**Problem statement:** Which lines in the records below contain the word "white"? Copy each of them.

Data extracted from a collection
++++++++
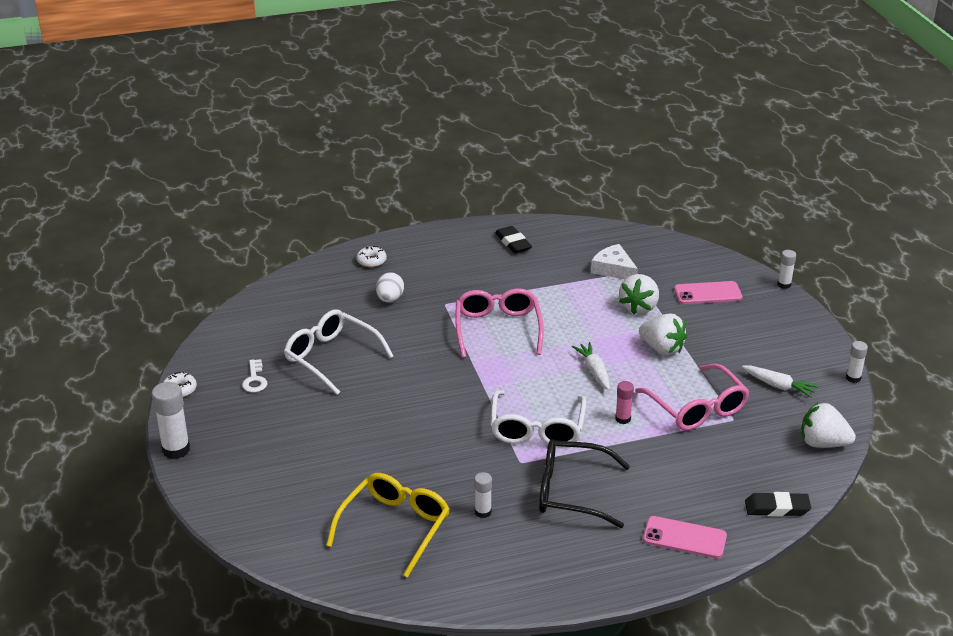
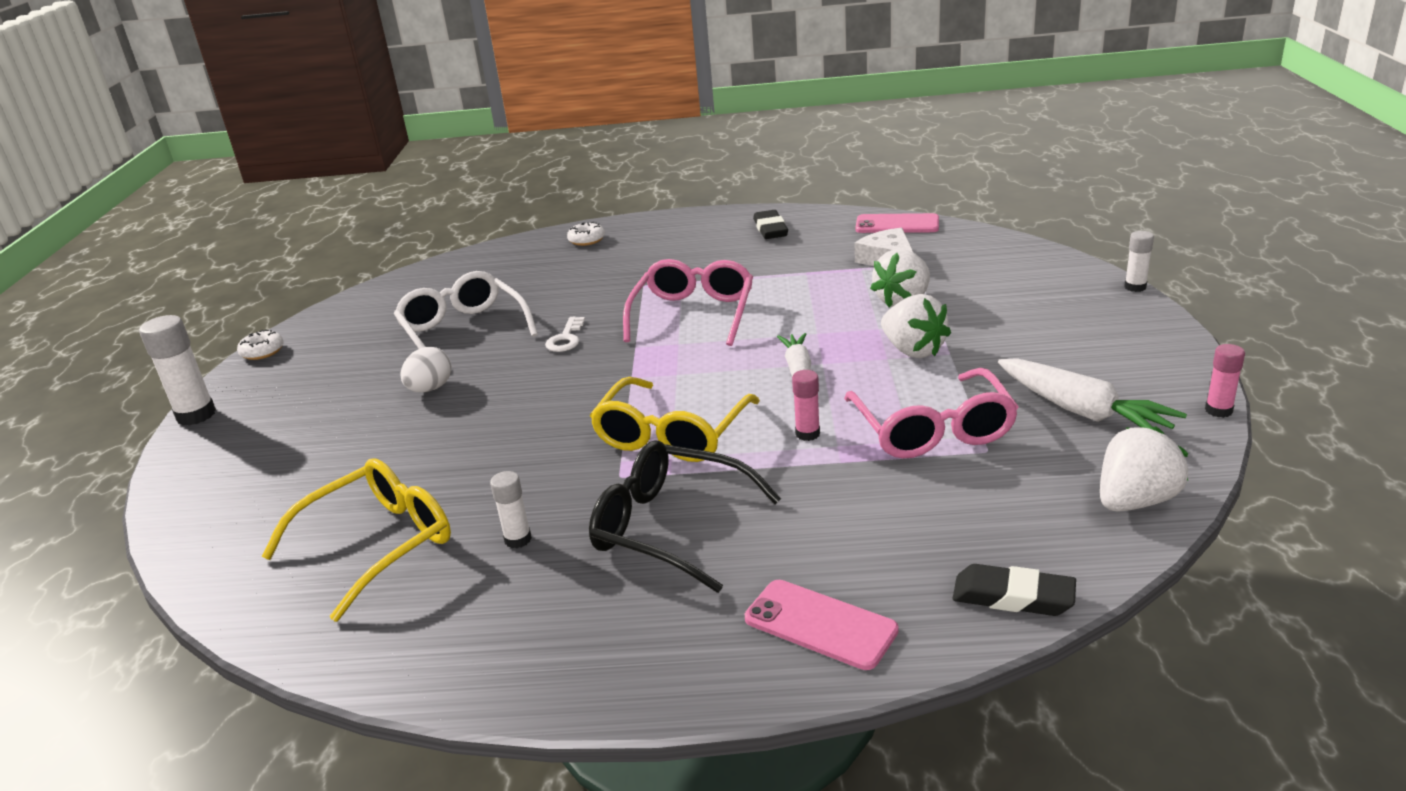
camera: 20 degrees right, 5 degrees down
(254, 380) = (354, 348): white key -> white key (566, 339)
(390, 299) = (580, 277): white egg -> white egg (430, 389)
(537, 428) = (672, 434): white glasses -> yellow glasses
(707, 293) = (1012, 291): pink phone -> pink phone (897, 224)
(778, 386) = (1082, 411): white carrot -> white carrot, size x1.53
(823, 443) = (1135, 501): white strawberry -> white strawberry turned 105 degrees clockwise
(853, 378) = (1218, 410): white glue stick -> pink glue stick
++++++++
**Output:**
(254, 380) = (354, 348): white key -> white key (566, 339)
(390, 299) = (580, 277): white egg -> white egg (430, 389)
(537, 428) = (672, 434): white glasses -> yellow glasses
(778, 386) = (1082, 411): white carrot -> white carrot, size x1.53
(823, 443) = (1135, 501): white strawberry -> white strawberry turned 105 degrees clockwise
(853, 378) = (1218, 410): white glue stick -> pink glue stick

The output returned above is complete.